## PROBLEM:
No pictures are to be included when the entries below are reproduced exactly.

## DATA TO PROCESS:
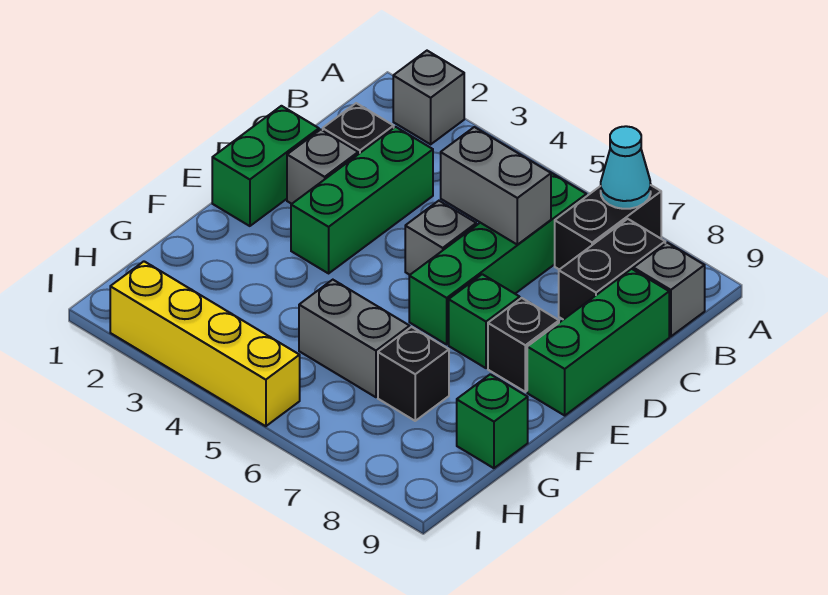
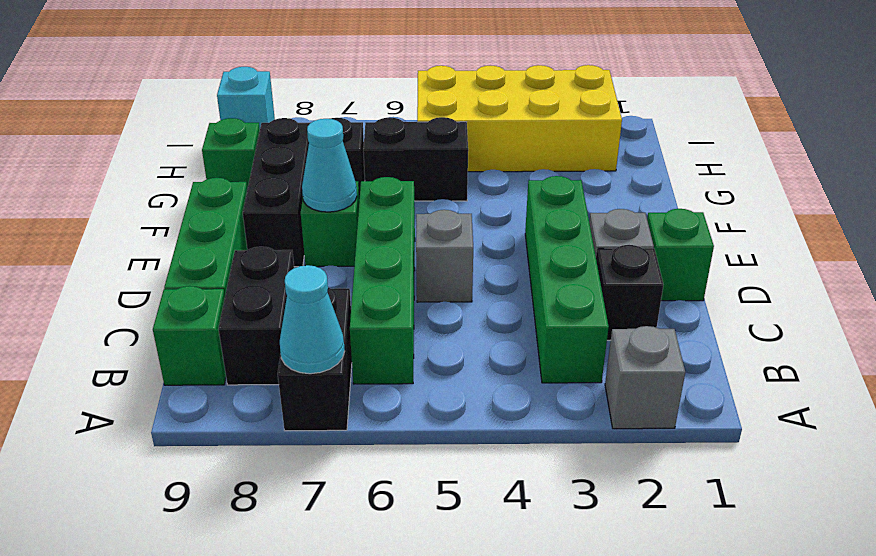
grey 1x1 brick [633,243,705,337] -> green 1x1 brick [153,286,226,385]
green 1x3 brick [291,127,433,273] -> green 1x4 brick [525,176,609,383]
grey 1x2 brick [441,127,551,245] -> none
green 1x2 brick [212,106,319,226] -> green 1x1 brick [647,209,714,301]
none -> cyan 1x1 cone [302,119,357,212]
black 1x1 brick [488,298,559,392] -> black 1x3 brick [243,118,310,267]
grey 1x2 brick [299,280,410,397] -> black 1x2 brick [363,117,468,201]
yellow 1x4 brick [110,261,300,426] -> yellow 2x4 brick [417,65,622,172]
none -> cyan 1x1 brick [217,67,275,128]

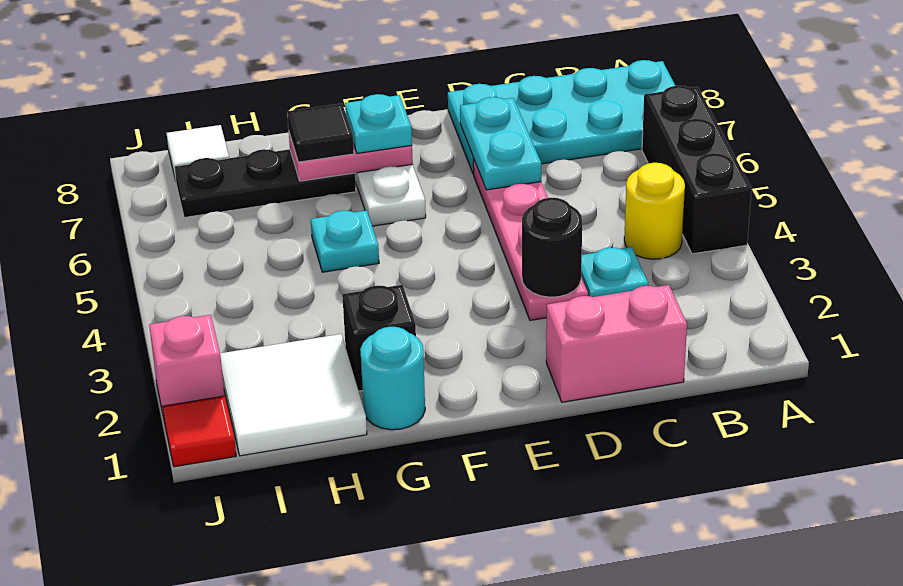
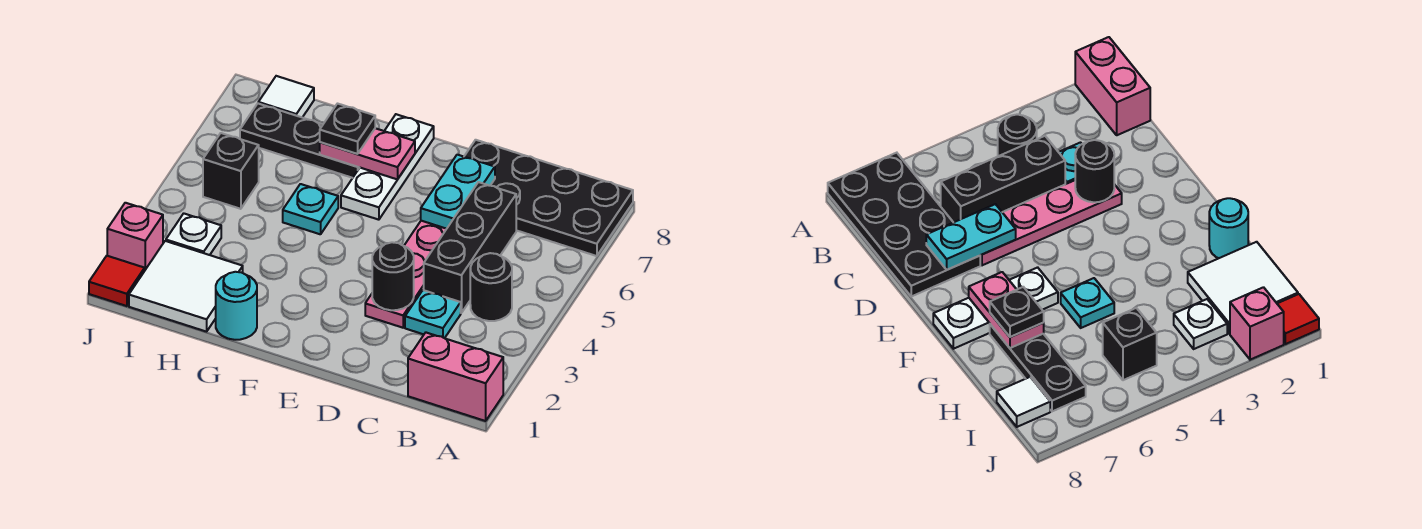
black 1x3 brick [642,86,752,254] -> black 1x3 brick moved to [424,182,516,313]
cyan 2x4 plate [448,60,675,174] -> black 2x4 plate [464,140,633,256]
yellow 1x1 round brick [624,163,685,259] -> black 1x1 round brick [470,253,512,321]
pink 1x2 brick [546,285,687,402] -> pink 1x2 brick moved to [408,333,503,421]
cyan 1x1 plate [345,94,412,153] -> none
black 1x1 brick [342,285,416,391] -> black 1x1 brick moved to [203,133,259,209]
black 1x1 tile [287,103,354,162] -> black 1x1 plate [320,104,375,154]
none -> white 1x1 plate [166,213,221,255]

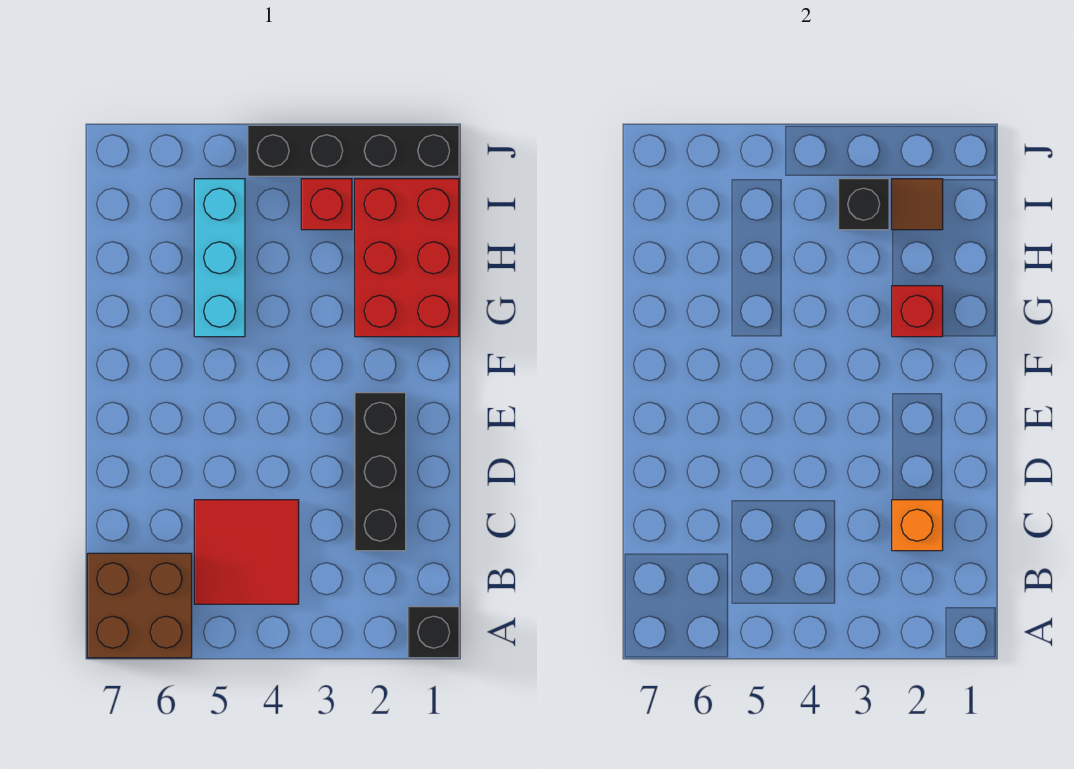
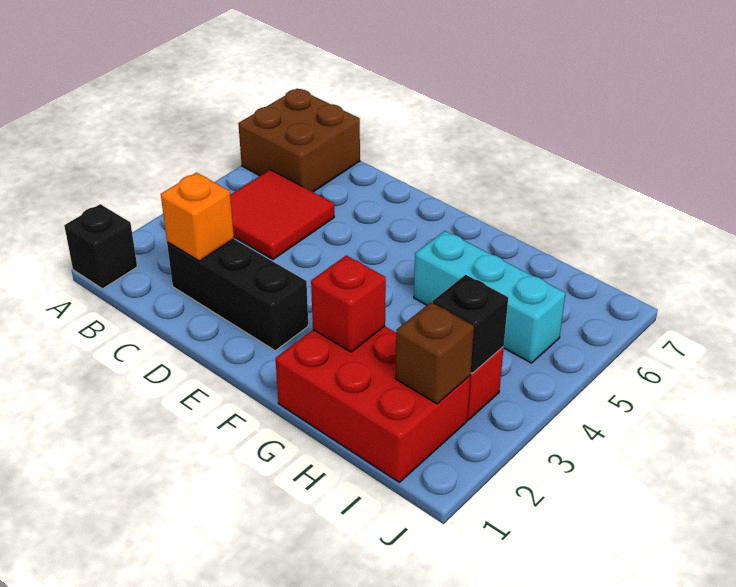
brown 1x1 tile [892,179,943,230] -> brown 1x1 brick [395,302,474,404]
black 1x4 brick [248,125,459,176] -> none

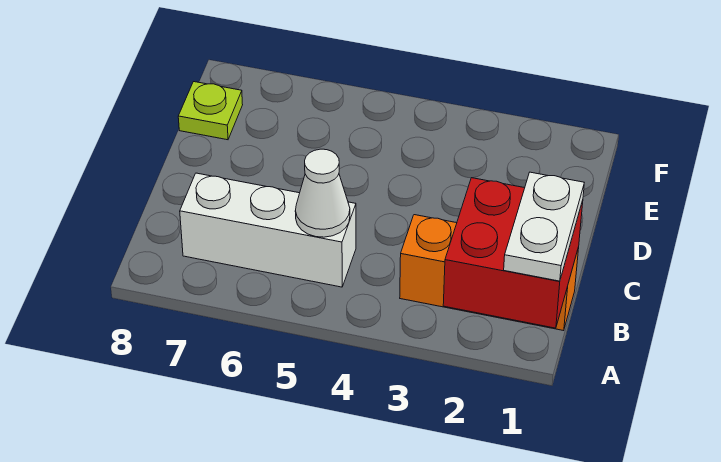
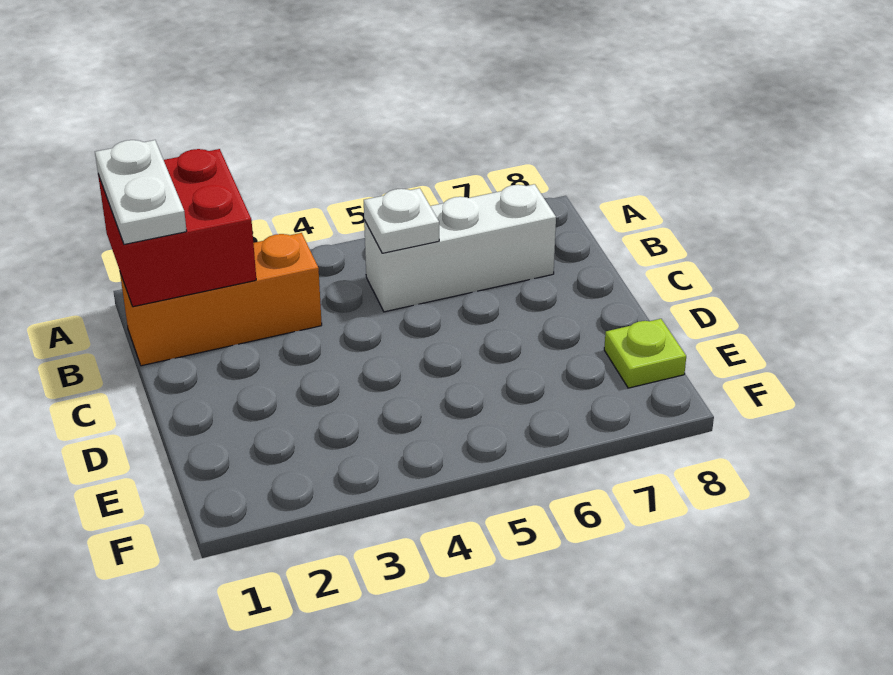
white 1x1 cone [295,149,350,237] -> white 1x1 plate [364,188,439,253]

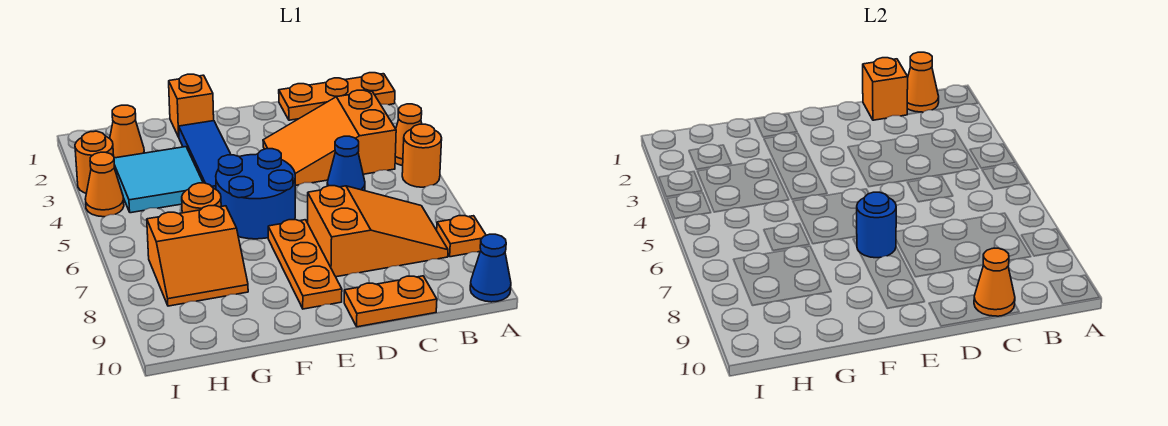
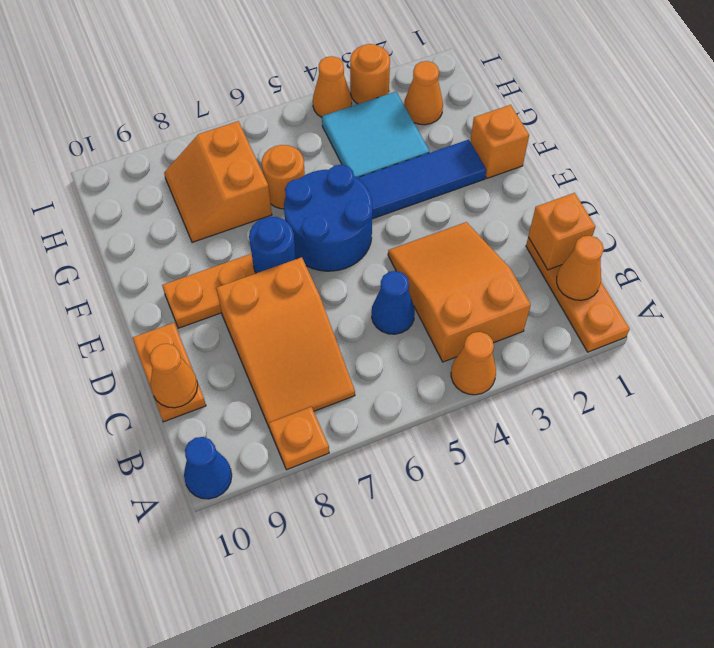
orange 1x1 round brick [402,124,442,187] -> none

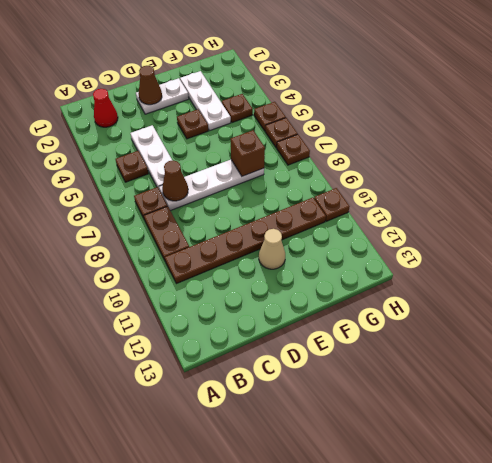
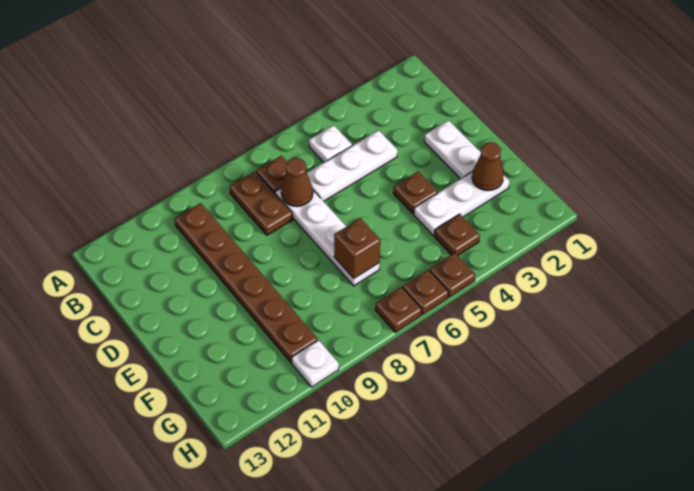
red 1x1 cone [93,89,118,127] -> none
brown 1x1 plate [115,151,148,182] -> white 1x1 plate [309,125,352,162]
brown 1x2 plate [144,206,189,260] -> brown 1x2 plate turned to [230,171,293,235]
brown 1x1 cone [138,66,162,105] -> brown 1x1 cone moved to [472,142,504,191]
tan 1x1 cone [259,229,285,269] -> none
brown 1x1 plate [314,188,350,221] -> white 1x1 plate [292,340,339,387]

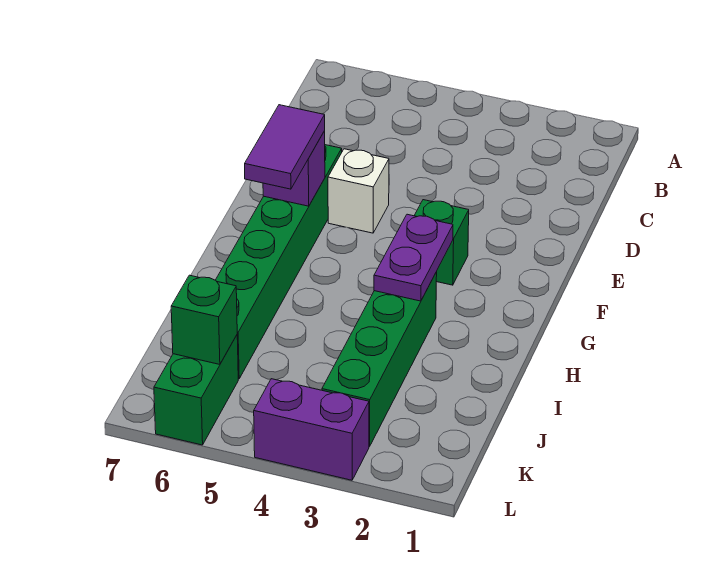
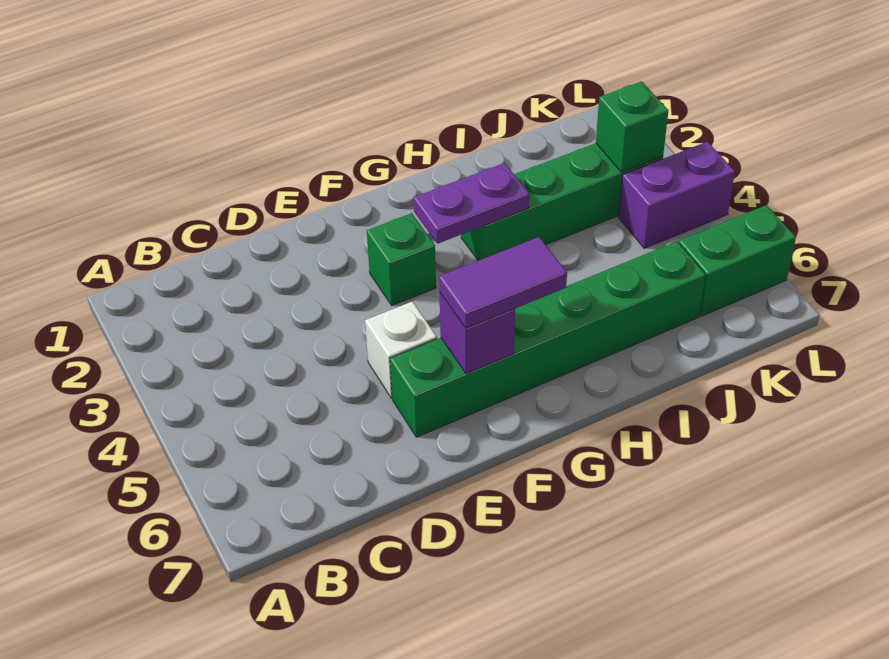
green 1x1 brick [171,275,237,364] -> green 1x1 brick moved to [596,81,669,172]
purple 1x2 brick [254,379,369,480] -> purple 1x2 brick turned to [619,142,735,248]

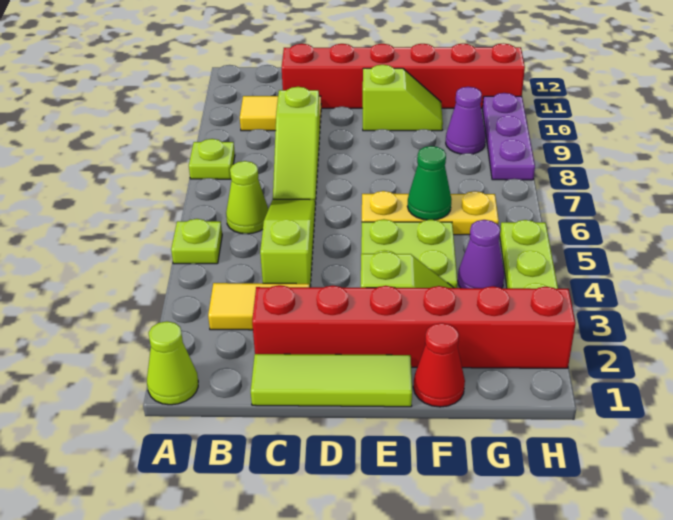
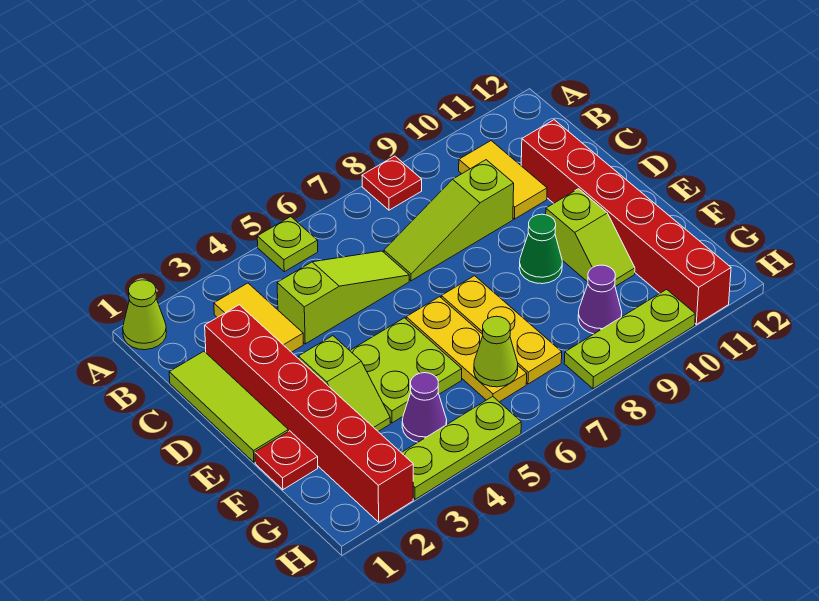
lime 1x1 plate [189,139,235,179] -> red 1x1 plate [362,156,422,210]
lime 1x1 cone [226,161,268,234] -> lime 1x1 cone moved to [474,316,518,387]
none -> yellow 1x3 plate [441,276,562,384]
red 1x1 cone [413,323,465,407] -> red 1x1 plate [255,431,318,490]
green 1x1 cone [407,146,452,220] -> green 1x1 cone moved to [519,214,562,284]
purple 1x3 plate [483,93,535,180] -> lime 1x3 plate [564,289,695,389]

## ANSWER AREA:
grey 1x1 brick [633,243,705,337] -> green 1x1 brick [153,286,226,385]
green 1x3 brick [291,127,433,273] -> green 1x4 brick [525,176,609,383]
grey 1x2 brick [441,127,551,245] -> none
green 1x2 brick [212,106,319,226] -> green 1x1 brick [647,209,714,301]
none -> cyan 1x1 cone [302,119,357,212]
black 1x1 brick [488,298,559,392] -> black 1x3 brick [243,118,310,267]
grey 1x2 brick [299,280,410,397] -> black 1x2 brick [363,117,468,201]
yellow 1x4 brick [110,261,300,426] -> yellow 2x4 brick [417,65,622,172]
none -> cyan 1x1 brick [217,67,275,128]

black 1x3 brick [642,86,752,254] -> black 1x3 brick moved to [424,182,516,313]
cyan 2x4 plate [448,60,675,174] -> black 2x4 plate [464,140,633,256]
yellow 1x1 round brick [624,163,685,259] -> black 1x1 round brick [470,253,512,321]
pink 1x2 brick [546,285,687,402] -> pink 1x2 brick moved to [408,333,503,421]
cyan 1x1 plate [345,94,412,153] -> none
black 1x1 brick [342,285,416,391] -> black 1x1 brick moved to [203,133,259,209]
black 1x1 tile [287,103,354,162] -> black 1x1 plate [320,104,375,154]
none -> white 1x1 plate [166,213,221,255]

brown 1x1 tile [892,179,943,230] -> brown 1x1 brick [395,302,474,404]
black 1x4 brick [248,125,459,176] -> none

white 1x1 cone [295,149,350,237] -> white 1x1 plate [364,188,439,253]

orange 1x1 round brick [402,124,442,187] -> none

red 1x1 cone [93,89,118,127] -> none
brown 1x1 plate [115,151,148,182] -> white 1x1 plate [309,125,352,162]
brown 1x2 plate [144,206,189,260] -> brown 1x2 plate turned to [230,171,293,235]
brown 1x1 cone [138,66,162,105] -> brown 1x1 cone moved to [472,142,504,191]
tan 1x1 cone [259,229,285,269] -> none
brown 1x1 plate [314,188,350,221] -> white 1x1 plate [292,340,339,387]

green 1x1 brick [171,275,237,364] -> green 1x1 brick moved to [596,81,669,172]
purple 1x2 brick [254,379,369,480] -> purple 1x2 brick turned to [619,142,735,248]

lime 1x1 plate [189,139,235,179] -> red 1x1 plate [362,156,422,210]
lime 1x1 cone [226,161,268,234] -> lime 1x1 cone moved to [474,316,518,387]
none -> yellow 1x3 plate [441,276,562,384]
red 1x1 cone [413,323,465,407] -> red 1x1 plate [255,431,318,490]
green 1x1 cone [407,146,452,220] -> green 1x1 cone moved to [519,214,562,284]
purple 1x3 plate [483,93,535,180] -> lime 1x3 plate [564,289,695,389]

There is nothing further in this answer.